JOB => The answer is every record that follows, printed exactly.

____ DATA TO USE

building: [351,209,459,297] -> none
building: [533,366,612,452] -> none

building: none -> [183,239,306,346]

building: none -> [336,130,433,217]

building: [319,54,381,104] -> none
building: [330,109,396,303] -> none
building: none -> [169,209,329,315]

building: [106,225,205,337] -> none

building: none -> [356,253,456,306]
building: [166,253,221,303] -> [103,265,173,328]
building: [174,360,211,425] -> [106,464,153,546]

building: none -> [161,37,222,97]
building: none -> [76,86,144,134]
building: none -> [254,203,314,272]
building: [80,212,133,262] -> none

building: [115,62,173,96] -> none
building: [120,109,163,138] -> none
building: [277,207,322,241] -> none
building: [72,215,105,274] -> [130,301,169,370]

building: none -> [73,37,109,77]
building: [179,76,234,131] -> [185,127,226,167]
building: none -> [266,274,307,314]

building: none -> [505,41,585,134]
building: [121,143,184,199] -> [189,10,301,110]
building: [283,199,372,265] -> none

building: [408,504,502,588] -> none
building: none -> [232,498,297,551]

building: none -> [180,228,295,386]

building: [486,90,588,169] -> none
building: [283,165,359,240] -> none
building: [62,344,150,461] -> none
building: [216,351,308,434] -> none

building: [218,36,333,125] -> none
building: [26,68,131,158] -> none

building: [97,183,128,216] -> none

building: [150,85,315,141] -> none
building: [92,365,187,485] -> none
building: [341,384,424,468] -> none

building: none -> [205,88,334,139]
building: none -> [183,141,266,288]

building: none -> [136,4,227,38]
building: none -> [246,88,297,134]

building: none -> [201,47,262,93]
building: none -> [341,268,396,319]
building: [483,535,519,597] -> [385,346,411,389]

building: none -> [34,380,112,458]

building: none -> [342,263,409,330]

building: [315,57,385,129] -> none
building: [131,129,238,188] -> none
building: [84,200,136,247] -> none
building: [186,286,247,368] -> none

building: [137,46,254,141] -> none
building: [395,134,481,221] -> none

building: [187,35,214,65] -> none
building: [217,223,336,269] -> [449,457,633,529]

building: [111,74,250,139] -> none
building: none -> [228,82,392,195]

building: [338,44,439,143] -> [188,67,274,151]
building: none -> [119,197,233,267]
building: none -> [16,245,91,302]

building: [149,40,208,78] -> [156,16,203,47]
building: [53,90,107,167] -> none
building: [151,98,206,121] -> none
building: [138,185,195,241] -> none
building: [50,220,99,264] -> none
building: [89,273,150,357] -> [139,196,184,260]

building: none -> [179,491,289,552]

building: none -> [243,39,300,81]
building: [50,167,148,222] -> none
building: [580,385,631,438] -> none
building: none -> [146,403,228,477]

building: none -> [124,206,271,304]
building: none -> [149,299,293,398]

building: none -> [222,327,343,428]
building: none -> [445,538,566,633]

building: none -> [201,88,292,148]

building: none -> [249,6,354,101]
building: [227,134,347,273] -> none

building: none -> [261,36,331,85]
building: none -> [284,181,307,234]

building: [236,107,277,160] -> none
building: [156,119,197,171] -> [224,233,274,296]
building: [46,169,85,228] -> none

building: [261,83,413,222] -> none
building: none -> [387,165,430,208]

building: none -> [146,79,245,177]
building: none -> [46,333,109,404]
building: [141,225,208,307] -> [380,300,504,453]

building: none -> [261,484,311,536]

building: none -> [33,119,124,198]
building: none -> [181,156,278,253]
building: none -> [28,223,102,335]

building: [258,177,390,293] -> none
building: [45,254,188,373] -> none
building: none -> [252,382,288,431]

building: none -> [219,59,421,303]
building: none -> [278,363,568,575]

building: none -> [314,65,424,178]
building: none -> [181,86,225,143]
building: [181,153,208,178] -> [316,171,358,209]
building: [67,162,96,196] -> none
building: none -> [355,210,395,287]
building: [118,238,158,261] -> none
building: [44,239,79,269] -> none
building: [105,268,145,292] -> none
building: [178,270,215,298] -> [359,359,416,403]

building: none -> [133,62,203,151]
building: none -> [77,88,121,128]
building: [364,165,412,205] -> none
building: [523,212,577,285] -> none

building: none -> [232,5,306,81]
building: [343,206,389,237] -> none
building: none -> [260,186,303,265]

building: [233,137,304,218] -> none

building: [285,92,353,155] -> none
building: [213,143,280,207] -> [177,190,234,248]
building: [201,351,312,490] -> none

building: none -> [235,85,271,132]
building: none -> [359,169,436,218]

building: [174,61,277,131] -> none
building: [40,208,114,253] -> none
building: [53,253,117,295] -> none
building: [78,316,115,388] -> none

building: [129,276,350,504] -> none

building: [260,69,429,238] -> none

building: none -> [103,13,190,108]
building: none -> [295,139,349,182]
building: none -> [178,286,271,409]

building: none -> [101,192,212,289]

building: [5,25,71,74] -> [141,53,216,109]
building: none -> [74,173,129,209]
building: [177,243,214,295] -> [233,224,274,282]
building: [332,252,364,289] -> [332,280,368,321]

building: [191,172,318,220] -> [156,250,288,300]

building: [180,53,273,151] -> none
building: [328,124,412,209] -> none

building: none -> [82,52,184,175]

________

SOLUTION TO THIS TASK =>
building: [351,209,459,297] -> none
building: [533,366,612,452] -> none

building: none -> [183,239,306,346]

building: none -> [336,130,433,217]

building: [319,54,381,104] -> none
building: [330,109,396,303] -> none
building: none -> [169,209,329,315]

building: [106,225,205,337] -> none

building: none -> [356,253,456,306]
building: [166,253,221,303] -> [103,265,173,328]
building: [174,360,211,425] -> [106,464,153,546]

building: none -> [161,37,222,97]
building: none -> [76,86,144,134]
building: none -> [254,203,314,272]
building: [80,212,133,262] -> none

building: [115,62,173,96] -> none
building: [120,109,163,138] -> none
building: [277,207,322,241] -> none
building: [72,215,105,274] -> [130,301,169,370]

building: none -> [73,37,109,77]
building: [179,76,234,131] -> [185,127,226,167]
building: none -> [266,274,307,314]

building: none -> [505,41,585,134]
building: [121,143,184,199] -> [189,10,301,110]
building: [283,199,372,265] -> none

building: [408,504,502,588] -> none
building: none -> [232,498,297,551]

building: none -> [180,228,295,386]

building: [486,90,588,169] -> none
building: [283,165,359,240] -> none
building: [62,344,150,461] -> none
building: [216,351,308,434] -> none

building: [218,36,333,125] -> none
building: [26,68,131,158] -> none

building: [97,183,128,216] -> none

building: [150,85,315,141] -> none
building: [92,365,187,485] -> none
building: [341,384,424,468] -> none

building: none -> [205,88,334,139]
building: none -> [183,141,266,288]

building: none -> [136,4,227,38]
building: none -> [246,88,297,134]

building: none -> [201,47,262,93]
building: none -> [341,268,396,319]
building: [483,535,519,597] -> [385,346,411,389]

building: none -> [34,380,112,458]

building: none -> [342,263,409,330]

building: [315,57,385,129] -> none
building: [131,129,238,188] -> none
building: [84,200,136,247] -> none
building: [186,286,247,368] -> none

building: [137,46,254,141] -> none
building: [395,134,481,221] -> none

building: [187,35,214,65] -> none
building: [217,223,336,269] -> [449,457,633,529]

building: [111,74,250,139] -> none
building: none -> [228,82,392,195]

building: [338,44,439,143] -> [188,67,274,151]
building: none -> [119,197,233,267]
building: none -> [16,245,91,302]

building: [149,40,208,78] -> [156,16,203,47]
building: [53,90,107,167] -> none
building: [151,98,206,121] -> none
building: [138,185,195,241] -> none
building: [50,220,99,264] -> none
building: [89,273,150,357] -> [139,196,184,260]

building: none -> [179,491,289,552]

building: none -> [243,39,300,81]
building: [50,167,148,222] -> none
building: [580,385,631,438] -> none
building: none -> [146,403,228,477]

building: none -> [124,206,271,304]
building: none -> [149,299,293,398]

building: none -> [222,327,343,428]
building: none -> [445,538,566,633]

building: none -> [201,88,292,148]

building: none -> [249,6,354,101]
building: [227,134,347,273] -> none

building: none -> [261,36,331,85]
building: none -> [284,181,307,234]

building: [236,107,277,160] -> none
building: [156,119,197,171] -> [224,233,274,296]
building: [46,169,85,228] -> none

building: [261,83,413,222] -> none
building: none -> [387,165,430,208]

building: none -> [146,79,245,177]
building: none -> [46,333,109,404]
building: [141,225,208,307] -> [380,300,504,453]

building: none -> [261,484,311,536]

building: none -> [33,119,124,198]
building: none -> [181,156,278,253]
building: none -> [28,223,102,335]

building: [258,177,390,293] -> none
building: [45,254,188,373] -> none
building: none -> [252,382,288,431]

building: none -> [219,59,421,303]
building: none -> [278,363,568,575]

building: none -> [314,65,424,178]
building: none -> [181,86,225,143]
building: [181,153,208,178] -> [316,171,358,209]
building: [67,162,96,196] -> none
building: none -> [355,210,395,287]
building: [118,238,158,261] -> none
building: [44,239,79,269] -> none
building: [105,268,145,292] -> none
building: [178,270,215,298] -> [359,359,416,403]

building: none -> [133,62,203,151]
building: none -> [77,88,121,128]
building: [364,165,412,205] -> none
building: [523,212,577,285] -> none

building: none -> [232,5,306,81]
building: [343,206,389,237] -> none
building: none -> [260,186,303,265]

building: [233,137,304,218] -> none

building: [285,92,353,155] -> none
building: [213,143,280,207] -> [177,190,234,248]
building: [201,351,312,490] -> none

building: none -> [235,85,271,132]
building: none -> [359,169,436,218]

building: [174,61,277,131] -> none
building: [40,208,114,253] -> none
building: [53,253,117,295] -> none
building: [78,316,115,388] -> none

building: [129,276,350,504] -> none

building: [260,69,429,238] -> none

building: none -> [103,13,190,108]
building: none -> [295,139,349,182]
building: none -> [178,286,271,409]

building: none -> [101,192,212,289]

building: [5,25,71,74] -> [141,53,216,109]
building: none -> [74,173,129,209]
building: [177,243,214,295] -> [233,224,274,282]
building: [332,252,364,289] -> [332,280,368,321]

building: [191,172,318,220] -> [156,250,288,300]

building: [180,53,273,151] -> none
building: [328,124,412,209] -> none

building: none -> [82,52,184,175]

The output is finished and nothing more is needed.